Difference listings
===============

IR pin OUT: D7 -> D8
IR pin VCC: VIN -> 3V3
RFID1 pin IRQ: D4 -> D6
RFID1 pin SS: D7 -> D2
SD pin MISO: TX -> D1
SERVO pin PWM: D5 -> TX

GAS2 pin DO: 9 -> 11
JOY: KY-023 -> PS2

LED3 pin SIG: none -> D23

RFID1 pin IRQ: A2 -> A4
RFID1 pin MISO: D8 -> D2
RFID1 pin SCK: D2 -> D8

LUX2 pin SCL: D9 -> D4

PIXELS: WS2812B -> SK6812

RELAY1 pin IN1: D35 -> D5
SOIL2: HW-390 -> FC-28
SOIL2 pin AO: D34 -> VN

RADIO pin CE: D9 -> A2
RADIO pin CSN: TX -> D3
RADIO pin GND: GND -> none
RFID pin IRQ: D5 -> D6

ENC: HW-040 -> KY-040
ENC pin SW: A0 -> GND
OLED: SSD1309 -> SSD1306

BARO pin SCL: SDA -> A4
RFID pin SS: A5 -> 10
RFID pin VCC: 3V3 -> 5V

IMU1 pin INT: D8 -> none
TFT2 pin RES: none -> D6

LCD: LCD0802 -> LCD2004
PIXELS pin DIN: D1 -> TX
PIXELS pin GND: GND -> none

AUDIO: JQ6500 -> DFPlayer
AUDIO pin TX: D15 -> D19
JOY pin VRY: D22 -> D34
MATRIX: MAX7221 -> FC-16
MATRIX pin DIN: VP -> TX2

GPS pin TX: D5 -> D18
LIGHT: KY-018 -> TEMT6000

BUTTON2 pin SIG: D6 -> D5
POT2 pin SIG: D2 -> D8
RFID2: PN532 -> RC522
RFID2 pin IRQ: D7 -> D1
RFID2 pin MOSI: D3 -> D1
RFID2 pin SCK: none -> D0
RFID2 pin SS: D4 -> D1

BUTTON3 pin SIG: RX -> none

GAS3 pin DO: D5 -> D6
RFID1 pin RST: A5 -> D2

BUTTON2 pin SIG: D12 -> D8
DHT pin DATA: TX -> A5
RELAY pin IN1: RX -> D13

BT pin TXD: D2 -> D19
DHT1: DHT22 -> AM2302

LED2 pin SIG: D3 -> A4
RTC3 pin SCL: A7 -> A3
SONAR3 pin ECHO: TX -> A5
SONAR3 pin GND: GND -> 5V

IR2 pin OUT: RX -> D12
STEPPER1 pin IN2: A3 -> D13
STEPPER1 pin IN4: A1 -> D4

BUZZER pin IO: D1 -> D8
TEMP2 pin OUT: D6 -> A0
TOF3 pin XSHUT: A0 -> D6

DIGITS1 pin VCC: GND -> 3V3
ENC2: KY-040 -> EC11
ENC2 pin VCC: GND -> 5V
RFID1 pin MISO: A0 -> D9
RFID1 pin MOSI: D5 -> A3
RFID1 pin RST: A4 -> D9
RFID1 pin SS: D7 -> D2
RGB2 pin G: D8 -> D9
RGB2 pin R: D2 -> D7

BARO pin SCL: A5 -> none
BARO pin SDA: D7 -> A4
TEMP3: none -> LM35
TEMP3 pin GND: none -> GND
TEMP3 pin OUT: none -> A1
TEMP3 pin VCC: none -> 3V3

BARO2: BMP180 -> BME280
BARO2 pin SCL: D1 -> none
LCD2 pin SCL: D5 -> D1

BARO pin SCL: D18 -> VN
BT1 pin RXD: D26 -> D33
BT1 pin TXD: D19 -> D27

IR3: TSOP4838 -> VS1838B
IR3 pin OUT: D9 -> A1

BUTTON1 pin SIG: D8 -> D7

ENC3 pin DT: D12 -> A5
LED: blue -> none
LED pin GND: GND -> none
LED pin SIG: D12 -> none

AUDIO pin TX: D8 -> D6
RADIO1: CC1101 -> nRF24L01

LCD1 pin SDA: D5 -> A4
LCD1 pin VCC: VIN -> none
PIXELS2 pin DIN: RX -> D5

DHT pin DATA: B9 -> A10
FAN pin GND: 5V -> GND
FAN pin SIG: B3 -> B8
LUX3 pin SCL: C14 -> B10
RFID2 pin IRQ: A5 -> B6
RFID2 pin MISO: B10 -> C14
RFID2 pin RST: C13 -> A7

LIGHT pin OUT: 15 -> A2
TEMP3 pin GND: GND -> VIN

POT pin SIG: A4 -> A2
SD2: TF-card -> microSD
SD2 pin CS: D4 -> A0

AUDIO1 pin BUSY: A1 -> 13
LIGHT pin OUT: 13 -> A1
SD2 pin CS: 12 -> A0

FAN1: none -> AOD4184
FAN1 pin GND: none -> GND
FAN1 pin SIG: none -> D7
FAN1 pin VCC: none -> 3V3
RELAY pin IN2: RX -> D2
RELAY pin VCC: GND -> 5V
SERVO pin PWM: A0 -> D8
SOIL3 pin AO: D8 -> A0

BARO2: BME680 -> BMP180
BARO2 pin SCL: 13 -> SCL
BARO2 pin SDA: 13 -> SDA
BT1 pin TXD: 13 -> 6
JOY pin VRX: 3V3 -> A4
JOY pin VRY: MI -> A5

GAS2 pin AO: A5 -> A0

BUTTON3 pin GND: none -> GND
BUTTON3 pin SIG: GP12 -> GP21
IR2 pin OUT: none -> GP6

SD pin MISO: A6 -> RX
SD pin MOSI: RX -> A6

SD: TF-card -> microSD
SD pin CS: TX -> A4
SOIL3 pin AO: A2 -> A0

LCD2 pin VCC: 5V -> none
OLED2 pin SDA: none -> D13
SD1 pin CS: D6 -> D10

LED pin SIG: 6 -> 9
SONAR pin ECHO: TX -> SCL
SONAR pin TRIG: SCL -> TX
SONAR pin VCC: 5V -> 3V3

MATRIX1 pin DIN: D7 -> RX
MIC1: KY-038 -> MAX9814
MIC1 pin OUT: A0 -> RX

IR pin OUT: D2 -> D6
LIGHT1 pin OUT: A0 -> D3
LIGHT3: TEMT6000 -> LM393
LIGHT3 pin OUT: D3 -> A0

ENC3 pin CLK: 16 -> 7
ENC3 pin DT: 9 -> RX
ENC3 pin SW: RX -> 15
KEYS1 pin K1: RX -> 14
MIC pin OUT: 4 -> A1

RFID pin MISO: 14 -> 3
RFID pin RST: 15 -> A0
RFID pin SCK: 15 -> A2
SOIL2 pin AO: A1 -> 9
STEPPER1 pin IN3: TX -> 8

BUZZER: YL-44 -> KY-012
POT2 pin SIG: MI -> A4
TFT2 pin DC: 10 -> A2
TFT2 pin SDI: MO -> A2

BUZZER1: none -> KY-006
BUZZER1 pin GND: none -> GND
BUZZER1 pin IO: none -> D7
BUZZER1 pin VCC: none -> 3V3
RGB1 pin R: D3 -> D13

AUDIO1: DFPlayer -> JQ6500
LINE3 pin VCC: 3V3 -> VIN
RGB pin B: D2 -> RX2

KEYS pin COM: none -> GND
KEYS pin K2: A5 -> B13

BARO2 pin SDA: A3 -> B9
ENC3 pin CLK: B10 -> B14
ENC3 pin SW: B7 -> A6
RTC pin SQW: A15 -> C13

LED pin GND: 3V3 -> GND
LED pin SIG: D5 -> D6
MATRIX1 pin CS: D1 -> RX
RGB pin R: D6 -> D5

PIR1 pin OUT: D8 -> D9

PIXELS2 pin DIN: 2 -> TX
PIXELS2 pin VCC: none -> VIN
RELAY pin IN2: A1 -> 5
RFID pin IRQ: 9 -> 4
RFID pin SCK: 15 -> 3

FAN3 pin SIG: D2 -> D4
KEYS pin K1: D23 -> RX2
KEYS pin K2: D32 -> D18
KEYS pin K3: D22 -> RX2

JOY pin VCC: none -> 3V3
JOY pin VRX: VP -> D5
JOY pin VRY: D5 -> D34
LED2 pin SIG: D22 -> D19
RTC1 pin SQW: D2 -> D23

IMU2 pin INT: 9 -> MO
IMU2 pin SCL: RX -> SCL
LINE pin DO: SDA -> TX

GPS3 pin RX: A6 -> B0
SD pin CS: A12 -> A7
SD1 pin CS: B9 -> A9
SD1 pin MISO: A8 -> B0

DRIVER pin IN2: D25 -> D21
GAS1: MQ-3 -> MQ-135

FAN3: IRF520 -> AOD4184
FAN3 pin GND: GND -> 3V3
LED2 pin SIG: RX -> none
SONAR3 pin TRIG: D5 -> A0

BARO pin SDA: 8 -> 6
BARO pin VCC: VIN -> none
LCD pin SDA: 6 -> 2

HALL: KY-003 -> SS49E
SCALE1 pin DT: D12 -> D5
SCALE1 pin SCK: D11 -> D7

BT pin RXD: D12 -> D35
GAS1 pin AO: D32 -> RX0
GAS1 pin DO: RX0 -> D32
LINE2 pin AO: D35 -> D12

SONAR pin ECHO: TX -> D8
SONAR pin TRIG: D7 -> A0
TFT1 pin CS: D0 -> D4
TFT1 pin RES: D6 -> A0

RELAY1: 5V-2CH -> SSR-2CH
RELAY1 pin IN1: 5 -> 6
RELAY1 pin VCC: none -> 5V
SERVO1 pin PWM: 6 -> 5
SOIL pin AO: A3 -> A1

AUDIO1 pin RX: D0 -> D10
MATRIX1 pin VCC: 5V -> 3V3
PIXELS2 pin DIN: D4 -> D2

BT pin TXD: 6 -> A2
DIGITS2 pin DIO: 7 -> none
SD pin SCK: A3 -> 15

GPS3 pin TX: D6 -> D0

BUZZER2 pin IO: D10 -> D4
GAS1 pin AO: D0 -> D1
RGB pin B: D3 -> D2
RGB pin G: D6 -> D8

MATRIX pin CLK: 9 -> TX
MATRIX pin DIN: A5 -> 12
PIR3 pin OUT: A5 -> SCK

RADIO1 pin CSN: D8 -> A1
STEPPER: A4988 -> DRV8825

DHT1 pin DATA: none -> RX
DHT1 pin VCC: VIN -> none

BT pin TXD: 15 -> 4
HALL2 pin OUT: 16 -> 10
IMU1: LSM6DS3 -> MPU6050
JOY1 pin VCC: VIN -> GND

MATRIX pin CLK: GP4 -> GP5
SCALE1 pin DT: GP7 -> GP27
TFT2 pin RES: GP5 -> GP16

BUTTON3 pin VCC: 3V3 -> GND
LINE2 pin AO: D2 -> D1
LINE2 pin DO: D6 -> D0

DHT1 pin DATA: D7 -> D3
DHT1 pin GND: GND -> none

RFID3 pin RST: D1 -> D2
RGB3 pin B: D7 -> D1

===============

▶ _What you have to do_
What are the lines, exactly as written above, from the line with "TEMP2 pin OUT: D6 -> A0" to the line with "BARO2 pin SDA: 13 -> SDA", both included? Output only those.

▶ _Answer box_
TEMP2 pin OUT: D6 -> A0
TOF3 pin XSHUT: A0 -> D6

DIGITS1 pin VCC: GND -> 3V3
ENC2: KY-040 -> EC11
ENC2 pin VCC: GND -> 5V
RFID1 pin MISO: A0 -> D9
RFID1 pin MOSI: D5 -> A3
RFID1 pin RST: A4 -> D9
RFID1 pin SS: D7 -> D2
RGB2 pin G: D8 -> D9
RGB2 pin R: D2 -> D7

BARO pin SCL: A5 -> none
BARO pin SDA: D7 -> A4
TEMP3: none -> LM35
TEMP3 pin GND: none -> GND
TEMP3 pin OUT: none -> A1
TEMP3 pin VCC: none -> 3V3

BARO2: BMP180 -> BME280
BARO2 pin SCL: D1 -> none
LCD2 pin SCL: D5 -> D1

BARO pin SCL: D18 -> VN
BT1 pin RXD: D26 -> D33
BT1 pin TXD: D19 -> D27

IR3: TSOP4838 -> VS1838B
IR3 pin OUT: D9 -> A1

BUTTON1 pin SIG: D8 -> D7

ENC3 pin DT: D12 -> A5
LED: blue -> none
LED pin GND: GND -> none
LED pin SIG: D12 -> none

AUDIO pin TX: D8 -> D6
RADIO1: CC1101 -> nRF24L01

LCD1 pin SDA: D5 -> A4
LCD1 pin VCC: VIN -> none
PIXELS2 pin DIN: RX -> D5

DHT pin DATA: B9 -> A10
FAN pin GND: 5V -> GND
FAN pin SIG: B3 -> B8
LUX3 pin SCL: C14 -> B10
RFID2 pin IRQ: A5 -> B6
RFID2 pin MISO: B10 -> C14
RFID2 pin RST: C13 -> A7

LIGHT pin OUT: 15 -> A2
TEMP3 pin GND: GND -> VIN

POT pin SIG: A4 -> A2
SD2: TF-card -> microSD
SD2 pin CS: D4 -> A0

AUDIO1 pin BUSY: A1 -> 13
LIGHT pin OUT: 13 -> A1
SD2 pin CS: 12 -> A0

FAN1: none -> AOD4184
FAN1 pin GND: none -> GND
FAN1 pin SIG: none -> D7
FAN1 pin VCC: none -> 3V3
RELAY pin IN2: RX -> D2
RELAY pin VCC: GND -> 5V
SERVO pin PWM: A0 -> D8
SOIL3 pin AO: D8 -> A0

BARO2: BME680 -> BMP180
BARO2 pin SCL: 13 -> SCL
BARO2 pin SDA: 13 -> SDA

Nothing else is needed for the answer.